» YOUR GOAL: The output has to be the full set of records, reproduced exactly, minus any picture.

» DATA SUPPLIED:
---

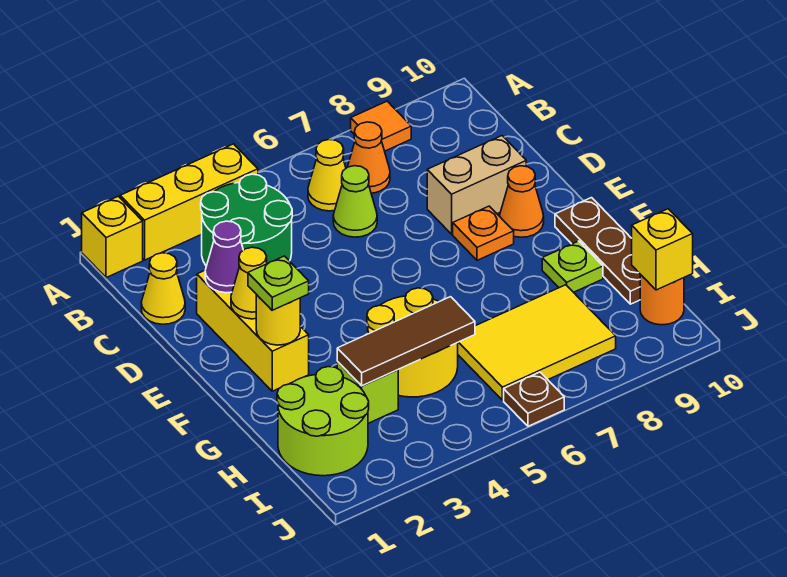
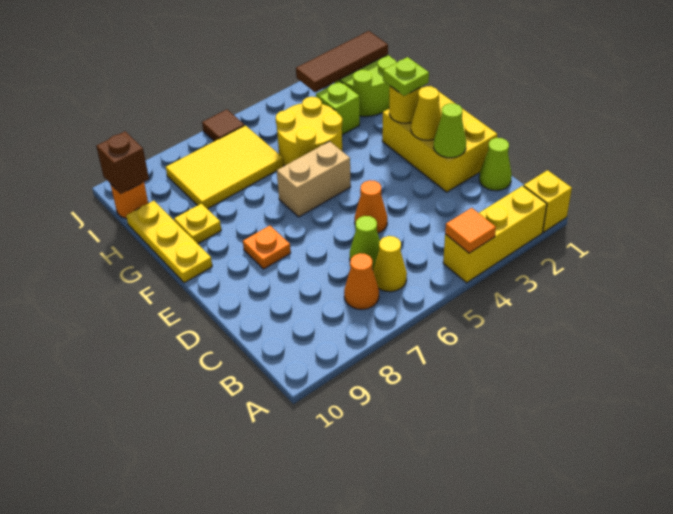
orange tile A8 level 1 -> orange tile A4 level 2
green round brick B3:C4 level 1 -> none
yellow cone C1 level 1 -> lime cone C1 level 1
yellow brick D2:F2 level 1 -> yellow brick D1:F2 level 1
purple cone D2 level 2 -> lime cone D2 level 2
tan brick D8:D9 level 1 -> tan brick F5:F6 level 1
orange cone E9 level 1 -> orange cone D5 level 1
brown plate F10:H10 level 1 -> yellow plate F10:H10 level 1
lime plate G9 level 1 -> yellow plate G9 level 1
brown tile H3:H5 level 2 -> brown tile I1:I3 level 2
yellow brick I10 level 2 -> brown brick I10 level 2
brown plate J6 level 1 -> brown tile J6 level 1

---

» TASK RESULT:
orange tile A8 level 1 -> orange tile A4 level 2
green round brick B3:C4 level 1 -> none
yellow cone C1 level 1 -> lime cone C1 level 1
yellow brick D2:F2 level 1 -> yellow brick D1:F2 level 1
purple cone D2 level 2 -> lime cone D2 level 2
tan brick D8:D9 level 1 -> tan brick F5:F6 level 1
orange cone E9 level 1 -> orange cone D5 level 1
brown plate F10:H10 level 1 -> yellow plate F10:H10 level 1
lime plate G9 level 1 -> yellow plate G9 level 1
brown tile H3:H5 level 2 -> brown tile I1:I3 level 2
yellow brick I10 level 2 -> brown brick I10 level 2
brown plate J6 level 1 -> brown tile J6 level 1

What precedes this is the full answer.